(SOURCE MATERIAL)
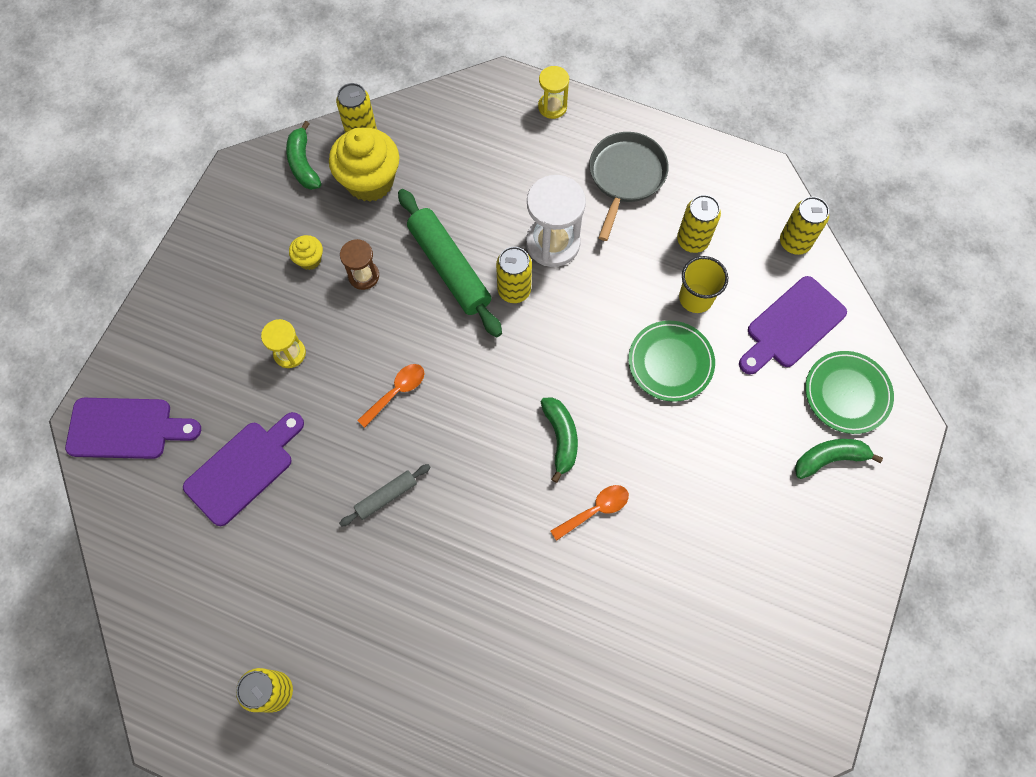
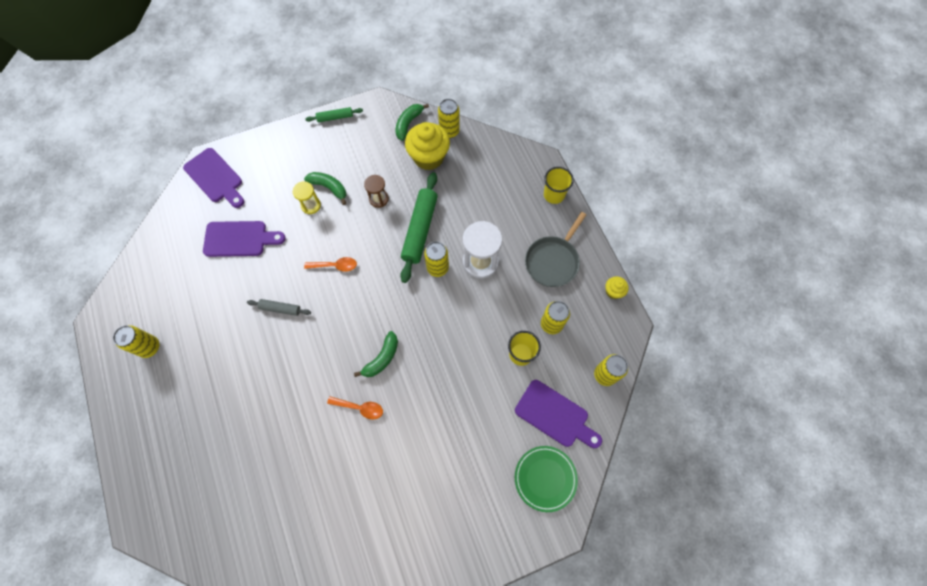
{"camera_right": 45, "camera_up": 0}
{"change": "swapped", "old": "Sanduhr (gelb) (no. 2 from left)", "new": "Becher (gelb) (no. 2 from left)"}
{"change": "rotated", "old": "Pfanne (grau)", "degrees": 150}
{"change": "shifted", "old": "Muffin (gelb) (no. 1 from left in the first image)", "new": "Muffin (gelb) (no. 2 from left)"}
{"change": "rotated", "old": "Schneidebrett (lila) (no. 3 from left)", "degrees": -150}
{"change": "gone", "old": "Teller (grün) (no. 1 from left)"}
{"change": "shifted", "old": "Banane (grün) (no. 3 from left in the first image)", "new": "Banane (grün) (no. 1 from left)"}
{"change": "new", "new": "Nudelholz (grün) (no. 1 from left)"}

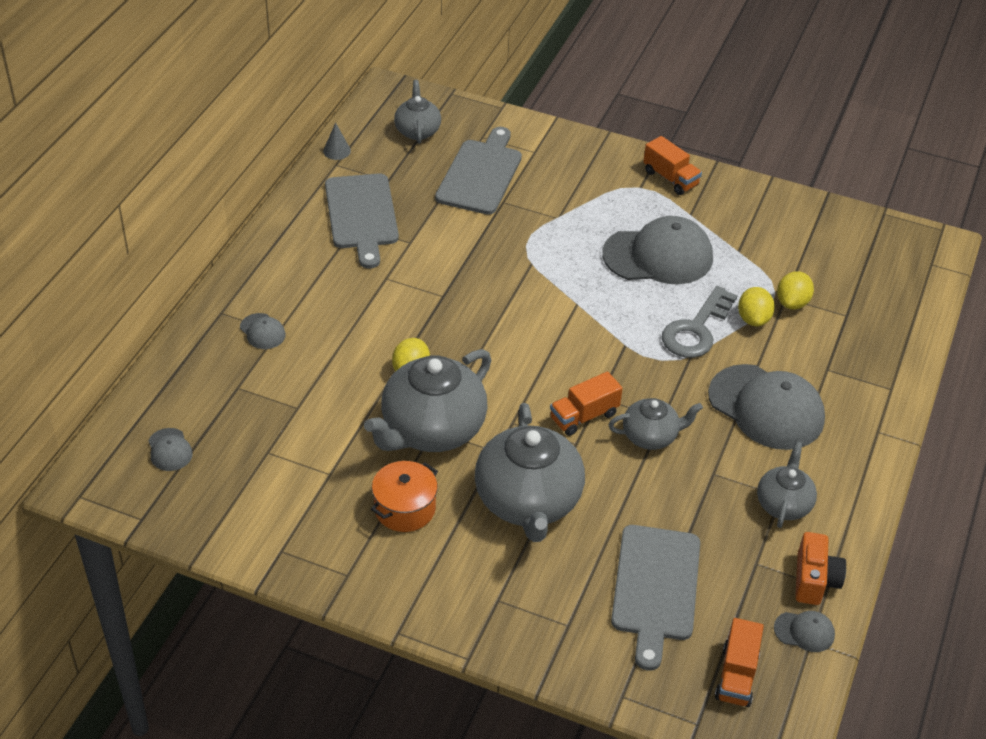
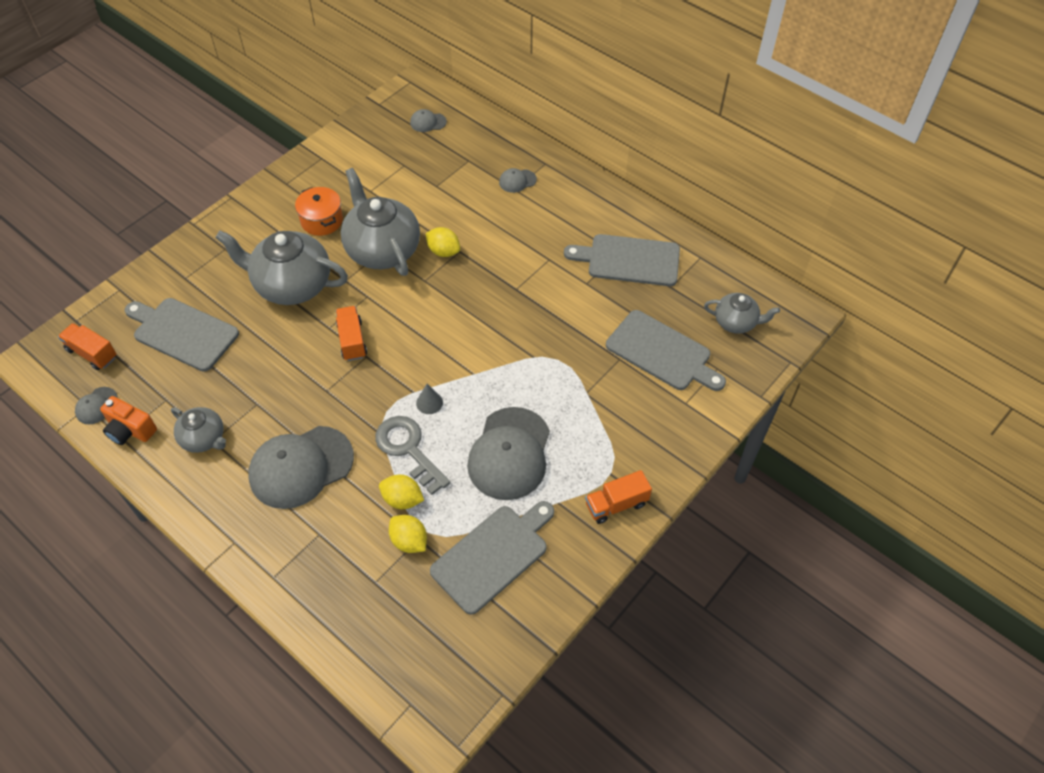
{"camera_right": 110, "camera_up": 10}
{"change": "shifted", "old": "Kegel (grau)"}
{"change": "gone", "old": "Teekanne (grau) (no. 4 from left)"}
{"change": "new", "new": "Schneidebrett (grau) (no. 2 from left)"}

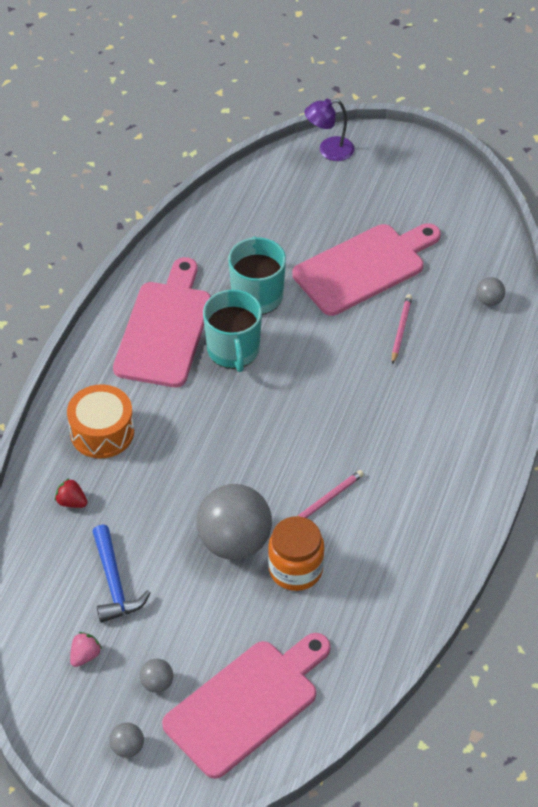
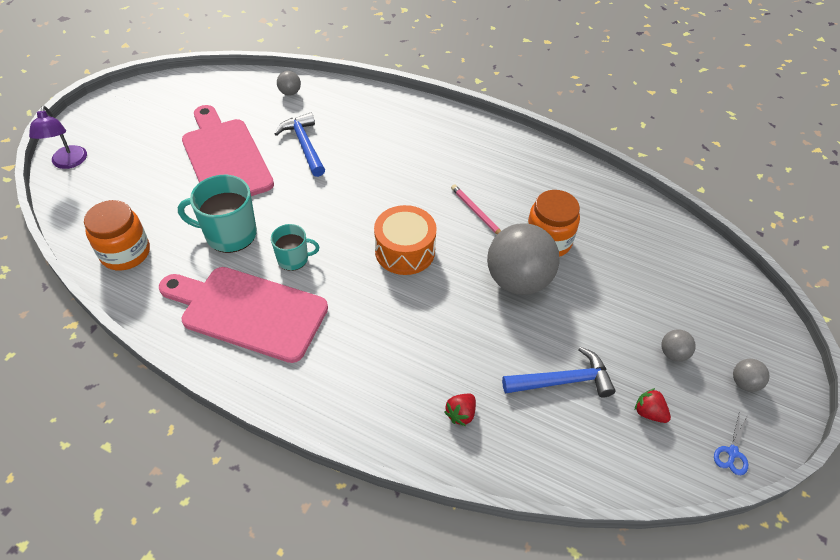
{"camera_right": -85, "camera_up": 0}
{"change": "scaled", "old": "Tasse (türkis) (no. 1 from left in the first image)", "factor": 0.59}
{"change": "swapped", "old": "Bleistift (rosa) (no. 2 from left)", "new": "Hammer (blau) (no. 1 from left)"}
{"change": "shifted", "old": "Trommel (orange)"}
{"change": "repainted", "old": "Erdbeere (rosa)", "new": "Erdbeere (rot) (no. 2 from left)"}
{"change": "gone", "old": "Schneidebrett (rosa) (no. 2 from left)"}
{"change": "new", "new": "Einmachglas (orange) (no. 1 from left)"}
{"change": "new", "new": "Schere (blau)"}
(End SOURCE MATERIAL)
WHAT YOU HAVE TO DO »
Repeat every record above exactly, but drop the pictures.

ANSWER TO THIS PROBLEM »
{"camera_right": 45, "camera_up": 0}
{"change": "swapped", "old": "Sanduhr (gelb) (no. 2 from left)", "new": "Becher (gelb) (no. 2 from left)"}
{"change": "rotated", "old": "Pfanne (grau)", "degrees": 150}
{"change": "shifted", "old": "Muffin (gelb) (no. 1 from left in the first image)", "new": "Muffin (gelb) (no. 2 from left)"}
{"change": "rotated", "old": "Schneidebrett (lila) (no. 3 from left)", "degrees": -150}
{"change": "gone", "old": "Teller (grün) (no. 1 from left)"}
{"change": "shifted", "old": "Banane (grün) (no. 3 from left in the first image)", "new": "Banane (grün) (no. 1 from left)"}
{"change": "new", "new": "Nudelholz (grün) (no. 1 from left)"}

{"camera_right": 110, "camera_up": 10}
{"change": "shifted", "old": "Kegel (grau)"}
{"change": "gone", "old": "Teekanne (grau) (no. 4 from left)"}
{"change": "new", "new": "Schneidebrett (grau) (no. 2 from left)"}

{"camera_right": -85, "camera_up": 0}
{"change": "scaled", "old": "Tasse (türkis) (no. 1 from left in the first image)", "factor": 0.59}
{"change": "swapped", "old": "Bleistift (rosa) (no. 2 from left)", "new": "Hammer (blau) (no. 1 from left)"}
{"change": "shifted", "old": "Trommel (orange)"}
{"change": "repainted", "old": "Erdbeere (rosa)", "new": "Erdbeere (rot) (no. 2 from left)"}
{"change": "gone", "old": "Schneidebrett (rosa) (no. 2 from left)"}
{"change": "new", "new": "Einmachglas (orange) (no. 1 from left)"}
{"change": "new", "new": "Schere (blau)"}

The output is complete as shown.